[Dataset records]
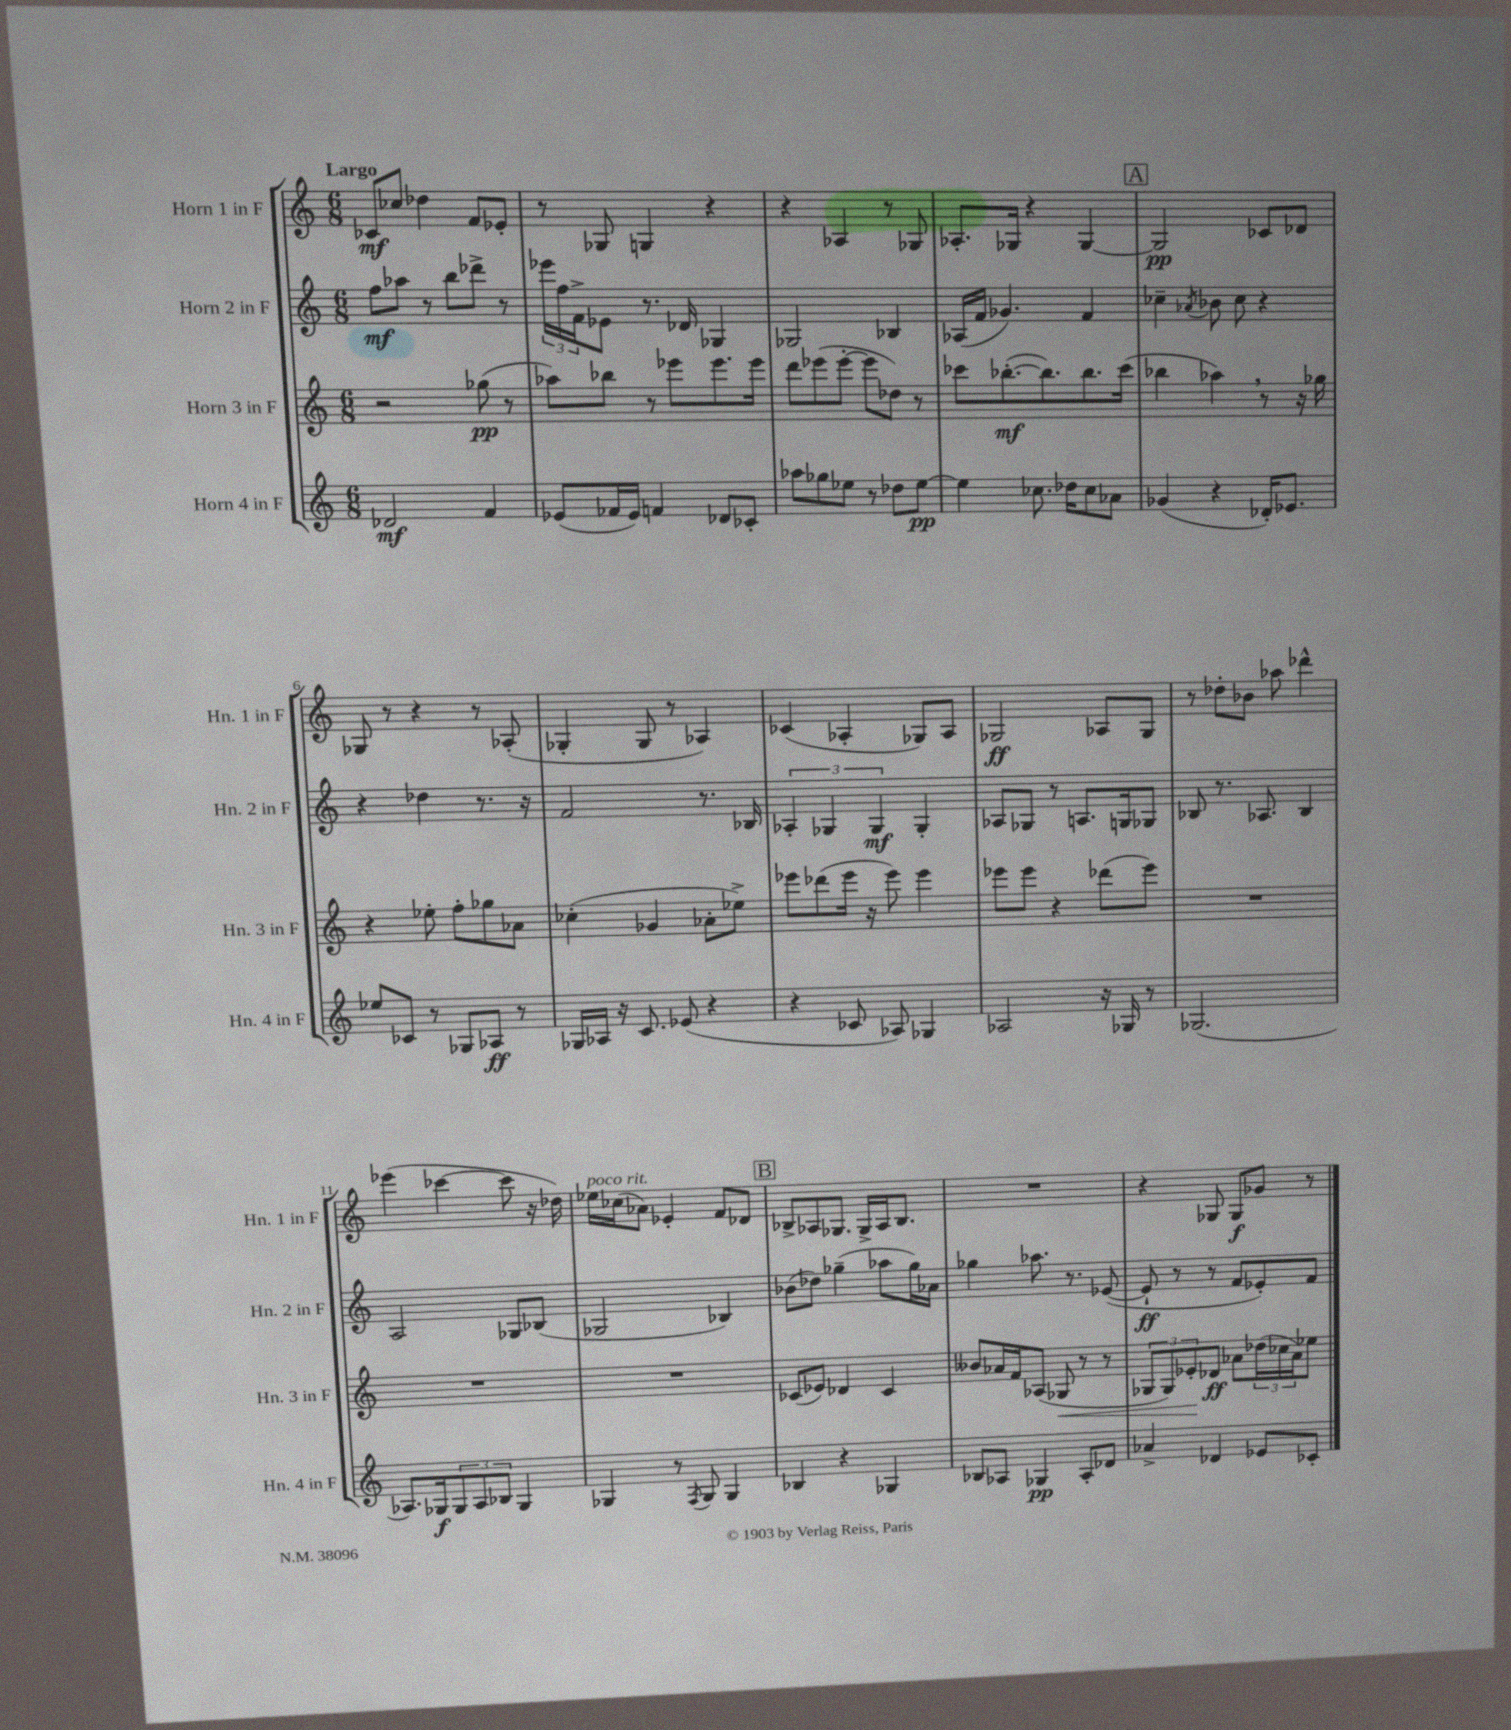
<<
\new StaffGroup <<
\new Staff = "s0" \with { instrumentName = "Horn 1 in F" shortInstrumentName = "Hn. 1 in F" } {
    \clef treble \key c \major \numericTimeSignature \time 6/8 \tempo "Largo"
    ces'8\mf ces''8 des''4 f'8 ees'8-. |
    r8 ges8 g4 r4 |
    r4 aes4 r8 ges8 |
    aes8.-. ges16 r4 ges4~ |
    \mark \markup { \box "A" } ges2\pp ces'8 des'8 |
    ges8 r8 r4 r8 aes8-.( |
    ges4-. ges8 r8 aes4) |
    ces'4( aes4-. ges8) aes8 |
    ges2\ff aes8 ges8 |
    r8 des''8-. bes'8 aes''8 des'''4-^ |
    ees'''4( ces'''4~ ces'''8 r16 des''16) |
    ees''16^\markup { \italic "poco rit." } ces''16( aes'8) ees'4-. f'8 des'8 |
    \mark \markup { \box "B" } bes8-> aes8 ges8. ges16-> aes16 bes8. |
    R2. |
    r4 ges8 ges8\f ges'8 r8 \bar "|." |
}
\new Staff = "s1" \with { instrumentName = "Horn 2 in F" shortInstrumentName = "Hn. 2 in F" } {
    \clef treble \key c \major \numericTimeSignature \time 6/8
    f''8\mf aes''8 r8 b''8 des'''8-> r8 |
    \tuplet 3/2 { ees'''16 f''16 f'16-> } ees'8 r8. des'16 ges4 |
    ges2 bes4 |
    aes16( f'16 ges'4.) f'4 |
    \mark \markup { \box "A" } ces''4-- \acciaccatura { aes'8 } bes'8 ces''8 r4 |
    r4 des''4 r8. r16 |
    f'2 r8. bes16 |
    \tuplet 3/2 { aes4-. ges4 ges4\mf } ges4-. |
    aes8 ges8 r8 a8. g16 ges8 |
    bes8 r8. aes8. bes4 |
    a2 ges8 bes8( |
    ges2 bes4) |
    \mark \markup { \box "B" } bes'8( des''8) ges''4--( aes''8 ges''16) aes'16 |
    ges''4 aes''8. r8. ees'8~( |
    ees'8-!\ff r8 r8 f'8 ees'8-.) f'8 \bar "|." |
}
\new Staff = "s2" \with { instrumentName = "Horn 3 in F" shortInstrumentName = "Hn. 3 in F" } {
    \clef treble \key c \major \numericTimeSignature \time 6/8
    r2 ges''8\pp( r8 |
    aes''8) bes''8 r8 ees'''8 ees'''8. ees'''16 |
    d'''8 ees'''8( ees'''8~-. ees'''8 des''8) r8 |
    ces'''8 bes''8.~-.\mf( bes''8.) bes''8. ces'''16( |
    \mark \markup { \box "A" } bes''4 aes''4) \breathe r8 r16 ges''16 |
    r4 ees''8-. f''8-. ges''8 aes'8 |
    ces''4-.( ges'4 aes'8-. ees''8->) |
    ees'''8 des'''8( ees'''16 r16 ees'''8) ees'''4 |
    ees'''8 ees'''8 r4 des'''8( ees'''8) |
    R2. |
    R2. |
    R2. |
    \mark \markup { \box "B" } ces'8( ees'8) des'4 ces'4 |
    beses'8 aes'16 f'16 aes8( ges8\< r8 r8 |
    \tuplet 3/2 { ges8 ges8) ees'8-.\! } des'8\ff aes'8 \tuplet 3/2 { des''16( ces''16 aes'16) } ees''8 \bar "|." |
}
\new Staff = "s3" \with { instrumentName = "Horn 4 in F" shortInstrumentName = "Hn. 4 in F" } {
    \clef treble \key c \major \numericTimeSignature \time 6/8
    des'2\mf f'4 |
    ees'8( fes'16 ees'16) f'4 des'8 ces'8-. |
    aes''8 ges''8 ees''8 r8 des''8 ees''8~\pp |
    ees''4 ces''8. des''16 ces''8 aes'8 |
    \mark \markup { \box "A" } ges'4( r4 des'16-.) ees'8. |
    ees''8 ces'8 r8 ges8 aes8\ff r8 |
    ges16 aes16 r16 c'8. ees'8( r4 |
    r4 ces'8 aes8) ges4 |
    aes2 r16 ges16 r8 |
    ges2.( |
    aes8.) ges16\f \tuplet 3/2 { ges8 aes8 bes8 } ges4 |
    ges4 r8 \acciaccatura { f8 } ges8 ges4 |
    \mark \markup { \box "B" } bes4 r4 ges4 |
    bes8 aes8 ges4\pp aes8-. des'8 |
    aes'4-> des'4 ees'8 ces'8-. \bar "|." |
}
>>
>>
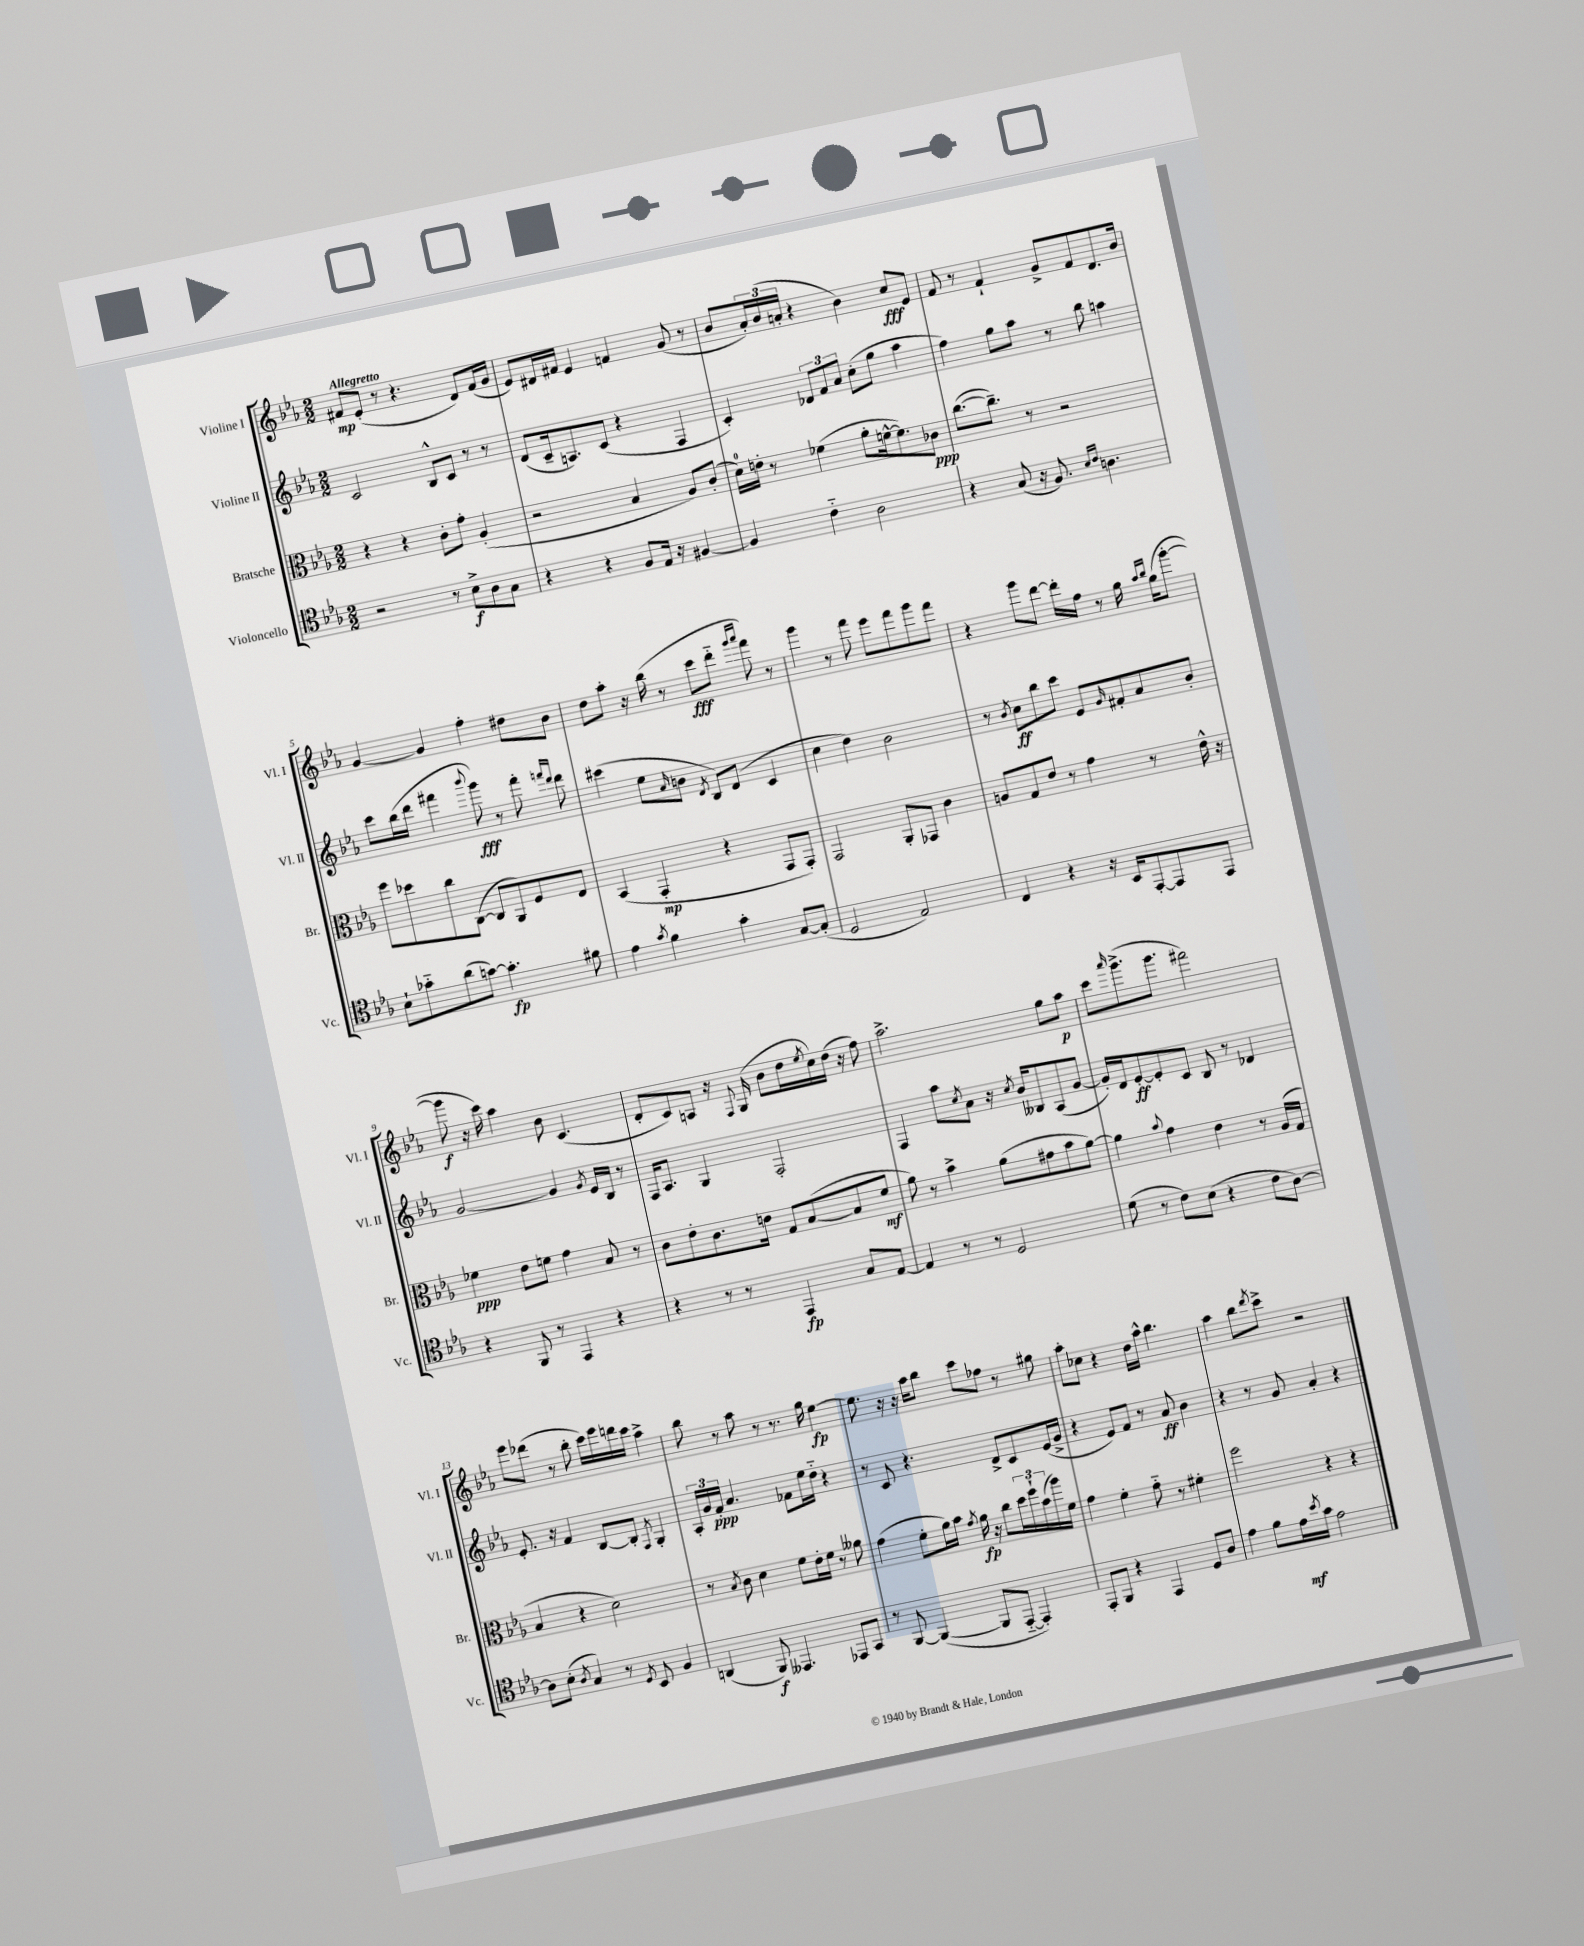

## What is asked
Return every line of the listing above that contains the string "instrumentName". Case counts.

## Worked solution
\new Staff = "s0" \with { instrumentName = "Horn 1 in F" shortInstrumentName = "Hn. 1 in F" } {
\new Staff = "s1" \with { instrumentName = "Horn 2 in F" shortInstrumentName = "Hn. 2 in F" } {
\new Staff = "s2" \with { instrumentName = "Horn 3 in F" shortInstrumentName = "Hn. 3 in F" } {
\new Staff = "s3" \with { instrumentName = "Horn 4 in F" shortInstrumentName = "Hn. 4 in F" } {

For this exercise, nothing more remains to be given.